Only one stretch of the records below is wanted: the lines from the one holding "C9: 330nF (+5V, AGND) -> 330nF (AGND, N_27)" through the one holding "C101: 33uF (plus". Return it exactly, both ends included.

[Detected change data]
--- START ---

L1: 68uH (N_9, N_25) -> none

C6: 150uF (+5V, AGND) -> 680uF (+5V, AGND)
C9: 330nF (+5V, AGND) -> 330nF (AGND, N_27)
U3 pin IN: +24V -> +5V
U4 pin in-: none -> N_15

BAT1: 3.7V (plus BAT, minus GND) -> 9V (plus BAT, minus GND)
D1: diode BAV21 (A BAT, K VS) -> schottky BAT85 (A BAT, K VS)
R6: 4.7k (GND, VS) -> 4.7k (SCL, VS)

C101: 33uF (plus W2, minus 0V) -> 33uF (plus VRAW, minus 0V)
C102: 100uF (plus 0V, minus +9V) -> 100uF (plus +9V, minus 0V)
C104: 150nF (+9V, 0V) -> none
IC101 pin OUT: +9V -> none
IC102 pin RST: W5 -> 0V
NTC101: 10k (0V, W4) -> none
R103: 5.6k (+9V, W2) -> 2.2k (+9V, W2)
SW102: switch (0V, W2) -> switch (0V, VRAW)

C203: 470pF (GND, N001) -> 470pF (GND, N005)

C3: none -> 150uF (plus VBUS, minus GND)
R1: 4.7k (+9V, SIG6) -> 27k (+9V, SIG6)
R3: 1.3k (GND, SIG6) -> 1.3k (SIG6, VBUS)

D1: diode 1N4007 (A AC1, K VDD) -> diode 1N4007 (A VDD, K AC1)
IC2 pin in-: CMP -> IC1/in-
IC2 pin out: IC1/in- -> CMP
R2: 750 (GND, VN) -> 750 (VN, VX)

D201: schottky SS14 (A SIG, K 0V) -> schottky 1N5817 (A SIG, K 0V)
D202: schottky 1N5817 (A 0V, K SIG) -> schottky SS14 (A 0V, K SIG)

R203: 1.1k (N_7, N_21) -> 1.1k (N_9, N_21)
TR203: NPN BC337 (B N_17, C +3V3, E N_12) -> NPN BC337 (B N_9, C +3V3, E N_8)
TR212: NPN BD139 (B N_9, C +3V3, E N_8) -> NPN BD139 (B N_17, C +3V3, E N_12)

--- END ---

_EXERCISE RESULT:_
C9: 330nF (+5V, AGND) -> 330nF (AGND, N_27)
U3 pin IN: +24V -> +5V
U4 pin in-: none -> N_15

BAT1: 3.7V (plus BAT, minus GND) -> 9V (plus BAT, minus GND)
D1: diode BAV21 (A BAT, K VS) -> schottky BAT85 (A BAT, K VS)
R6: 4.7k (GND, VS) -> 4.7k (SCL, VS)

C101: 33uF (plus W2, minus 0V) -> 33uF (plus VRAW, minus 0V)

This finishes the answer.